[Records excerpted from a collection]
- - -

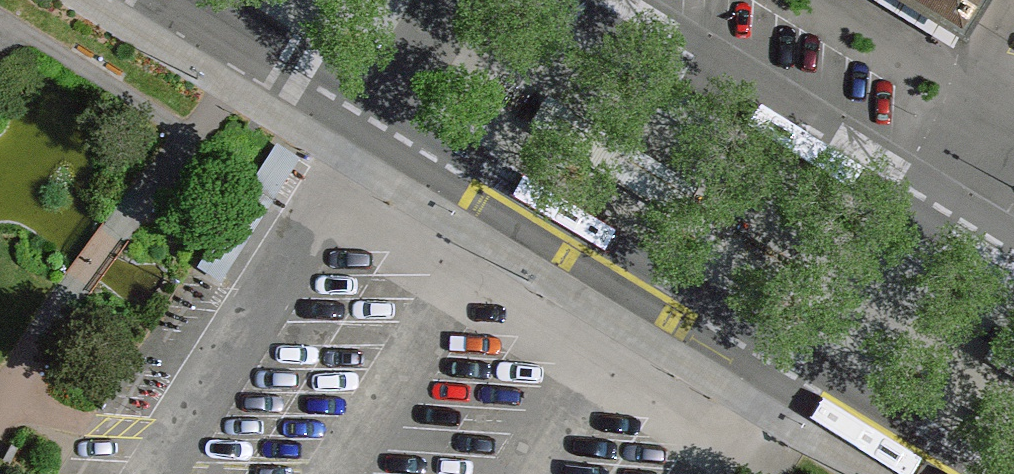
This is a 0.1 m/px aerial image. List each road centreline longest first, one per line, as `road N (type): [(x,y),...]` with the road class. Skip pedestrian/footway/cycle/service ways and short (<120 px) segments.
road 1 (residential): [(374,105),(988,473)]
road 2 (residential): [(1013,255),(595,0)]
road 3 (residential): [(202,0),(374,105)]
road 4 (residential): [(439,0),(374,105)]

- - -

What is required
A faithful copy of all the entries is required, pictures excluded.

Output of the exercise
This is a 0.1 m/px aerial image. List each road centreline longest first, one per line, as `road N (type): [(x,y),...]` with the road class. Skip pedestrian/footway/cycle/service ways and short (<120 px) segments.
road 1 (residential): [(374,105),(988,473)]
road 2 (residential): [(1013,255),(595,0)]
road 3 (residential): [(202,0),(374,105)]
road 4 (residential): [(439,0),(374,105)]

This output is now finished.